-------- Material --------

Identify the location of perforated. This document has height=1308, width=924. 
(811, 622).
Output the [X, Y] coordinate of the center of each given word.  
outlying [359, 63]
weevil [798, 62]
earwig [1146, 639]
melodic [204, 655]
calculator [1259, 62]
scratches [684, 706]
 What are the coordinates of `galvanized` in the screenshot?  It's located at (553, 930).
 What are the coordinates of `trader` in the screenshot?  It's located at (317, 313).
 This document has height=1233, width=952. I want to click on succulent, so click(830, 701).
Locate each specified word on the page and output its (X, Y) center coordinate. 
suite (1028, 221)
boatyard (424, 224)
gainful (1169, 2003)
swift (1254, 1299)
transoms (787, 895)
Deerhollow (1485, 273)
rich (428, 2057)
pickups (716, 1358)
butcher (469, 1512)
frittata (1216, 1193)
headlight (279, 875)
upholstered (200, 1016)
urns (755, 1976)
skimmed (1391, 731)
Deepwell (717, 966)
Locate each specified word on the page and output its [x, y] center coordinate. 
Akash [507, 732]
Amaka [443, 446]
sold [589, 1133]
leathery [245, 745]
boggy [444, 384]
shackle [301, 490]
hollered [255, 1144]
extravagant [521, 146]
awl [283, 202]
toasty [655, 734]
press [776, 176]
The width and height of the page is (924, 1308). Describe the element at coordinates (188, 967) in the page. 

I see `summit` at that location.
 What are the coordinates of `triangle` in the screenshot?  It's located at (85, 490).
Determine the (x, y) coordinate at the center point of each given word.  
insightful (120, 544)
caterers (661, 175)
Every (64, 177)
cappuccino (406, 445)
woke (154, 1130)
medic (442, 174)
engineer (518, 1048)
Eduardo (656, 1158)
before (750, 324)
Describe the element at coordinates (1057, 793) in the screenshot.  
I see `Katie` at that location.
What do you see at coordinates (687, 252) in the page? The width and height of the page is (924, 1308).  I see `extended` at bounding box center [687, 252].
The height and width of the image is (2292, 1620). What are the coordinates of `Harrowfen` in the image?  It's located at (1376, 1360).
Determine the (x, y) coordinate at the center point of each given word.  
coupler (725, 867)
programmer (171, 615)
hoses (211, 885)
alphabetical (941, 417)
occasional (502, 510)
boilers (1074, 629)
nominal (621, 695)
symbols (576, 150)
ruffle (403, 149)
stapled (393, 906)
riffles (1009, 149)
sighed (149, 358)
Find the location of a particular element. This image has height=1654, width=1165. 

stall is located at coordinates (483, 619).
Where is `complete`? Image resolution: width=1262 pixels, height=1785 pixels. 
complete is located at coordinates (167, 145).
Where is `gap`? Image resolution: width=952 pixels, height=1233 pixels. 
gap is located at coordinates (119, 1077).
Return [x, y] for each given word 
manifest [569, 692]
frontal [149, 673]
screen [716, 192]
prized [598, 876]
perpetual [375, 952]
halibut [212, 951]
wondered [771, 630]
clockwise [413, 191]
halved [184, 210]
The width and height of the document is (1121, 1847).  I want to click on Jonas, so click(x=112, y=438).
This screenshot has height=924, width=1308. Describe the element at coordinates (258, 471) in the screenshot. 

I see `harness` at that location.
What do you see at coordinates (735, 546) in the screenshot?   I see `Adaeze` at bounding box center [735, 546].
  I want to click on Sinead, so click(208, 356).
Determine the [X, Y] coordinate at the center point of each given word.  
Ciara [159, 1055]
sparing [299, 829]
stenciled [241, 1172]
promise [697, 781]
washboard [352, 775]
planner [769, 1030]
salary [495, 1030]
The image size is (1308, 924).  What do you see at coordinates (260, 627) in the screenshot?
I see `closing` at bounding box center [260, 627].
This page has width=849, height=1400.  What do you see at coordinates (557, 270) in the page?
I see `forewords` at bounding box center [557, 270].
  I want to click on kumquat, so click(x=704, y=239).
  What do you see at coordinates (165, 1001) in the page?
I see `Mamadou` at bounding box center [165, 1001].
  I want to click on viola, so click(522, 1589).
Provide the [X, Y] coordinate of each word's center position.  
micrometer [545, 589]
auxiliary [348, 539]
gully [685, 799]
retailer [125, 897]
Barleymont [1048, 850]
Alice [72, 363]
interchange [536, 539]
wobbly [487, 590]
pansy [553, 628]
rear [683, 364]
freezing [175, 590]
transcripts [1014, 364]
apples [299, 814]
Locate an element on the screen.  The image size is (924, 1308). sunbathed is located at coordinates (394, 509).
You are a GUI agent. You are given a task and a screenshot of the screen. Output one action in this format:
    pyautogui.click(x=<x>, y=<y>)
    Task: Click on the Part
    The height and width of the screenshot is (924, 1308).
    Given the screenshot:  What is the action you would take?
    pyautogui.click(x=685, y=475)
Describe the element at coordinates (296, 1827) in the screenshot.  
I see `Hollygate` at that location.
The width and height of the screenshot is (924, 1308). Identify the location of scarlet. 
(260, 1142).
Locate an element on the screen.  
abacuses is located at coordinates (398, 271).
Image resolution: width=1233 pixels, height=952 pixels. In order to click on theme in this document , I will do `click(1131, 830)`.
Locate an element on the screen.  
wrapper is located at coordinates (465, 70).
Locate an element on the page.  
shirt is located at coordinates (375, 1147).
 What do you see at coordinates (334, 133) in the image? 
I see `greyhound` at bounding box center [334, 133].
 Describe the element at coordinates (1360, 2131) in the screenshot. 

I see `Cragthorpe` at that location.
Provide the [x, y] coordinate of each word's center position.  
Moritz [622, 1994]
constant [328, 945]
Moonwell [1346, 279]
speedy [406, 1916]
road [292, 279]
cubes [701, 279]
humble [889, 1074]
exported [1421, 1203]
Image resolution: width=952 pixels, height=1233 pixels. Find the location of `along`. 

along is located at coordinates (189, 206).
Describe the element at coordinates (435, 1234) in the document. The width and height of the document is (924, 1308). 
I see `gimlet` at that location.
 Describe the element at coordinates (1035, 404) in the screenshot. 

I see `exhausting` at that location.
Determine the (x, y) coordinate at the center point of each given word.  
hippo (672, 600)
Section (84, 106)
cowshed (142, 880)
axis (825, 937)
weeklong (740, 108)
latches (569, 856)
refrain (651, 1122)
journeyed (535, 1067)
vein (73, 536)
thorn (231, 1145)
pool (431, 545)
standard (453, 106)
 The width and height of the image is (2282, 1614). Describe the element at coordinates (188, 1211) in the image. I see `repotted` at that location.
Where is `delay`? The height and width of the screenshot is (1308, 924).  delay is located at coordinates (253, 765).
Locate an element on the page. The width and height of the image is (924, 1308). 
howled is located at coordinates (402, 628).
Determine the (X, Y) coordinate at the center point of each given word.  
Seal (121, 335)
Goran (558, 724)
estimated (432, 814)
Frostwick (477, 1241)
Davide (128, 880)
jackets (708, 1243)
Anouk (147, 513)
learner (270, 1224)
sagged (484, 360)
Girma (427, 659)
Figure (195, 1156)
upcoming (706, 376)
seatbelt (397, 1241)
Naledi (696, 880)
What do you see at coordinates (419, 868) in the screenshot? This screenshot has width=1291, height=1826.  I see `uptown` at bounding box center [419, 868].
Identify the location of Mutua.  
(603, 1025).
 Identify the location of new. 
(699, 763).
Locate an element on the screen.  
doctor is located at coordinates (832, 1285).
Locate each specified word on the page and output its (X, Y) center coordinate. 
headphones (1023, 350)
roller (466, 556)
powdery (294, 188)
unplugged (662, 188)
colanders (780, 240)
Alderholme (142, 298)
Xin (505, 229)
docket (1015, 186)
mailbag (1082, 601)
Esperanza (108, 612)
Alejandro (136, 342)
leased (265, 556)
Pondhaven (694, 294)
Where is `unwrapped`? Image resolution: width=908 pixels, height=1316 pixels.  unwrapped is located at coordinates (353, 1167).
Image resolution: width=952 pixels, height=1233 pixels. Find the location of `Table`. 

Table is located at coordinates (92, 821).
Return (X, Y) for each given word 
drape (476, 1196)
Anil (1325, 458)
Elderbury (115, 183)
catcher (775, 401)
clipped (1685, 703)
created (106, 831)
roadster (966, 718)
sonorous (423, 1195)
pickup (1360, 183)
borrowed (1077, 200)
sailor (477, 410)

--------

▸ **Exercise details**
Rewrite the lines starting at the first one and ending at the line containing "frittata (1216, 1193)", replacing "screenshot" with "image" and leaving everything else unchanged.

▸ **Right answer**
Identify the location of perforated. This document has height=1308, width=924. 
(811, 622).
Output the [X, Y] coordinate of the center of each given word.  
outlying [359, 63]
weevil [798, 62]
earwig [1146, 639]
melodic [204, 655]
calculator [1259, 62]
scratches [684, 706]
 What are the coordinates of `galvanized` in the image?  It's located at (553, 930).
 What are the coordinates of `trader` in the image?  It's located at (317, 313).
 This document has height=1233, width=952. I want to click on succulent, so click(830, 701).
Locate each specified word on the page and output its (X, Y) center coordinate. 
suite (1028, 221)
boatyard (424, 224)
gainful (1169, 2003)
swift (1254, 1299)
transoms (787, 895)
Deerhollow (1485, 273)
rich (428, 2057)
pickups (716, 1358)
butcher (469, 1512)
frittata (1216, 1193)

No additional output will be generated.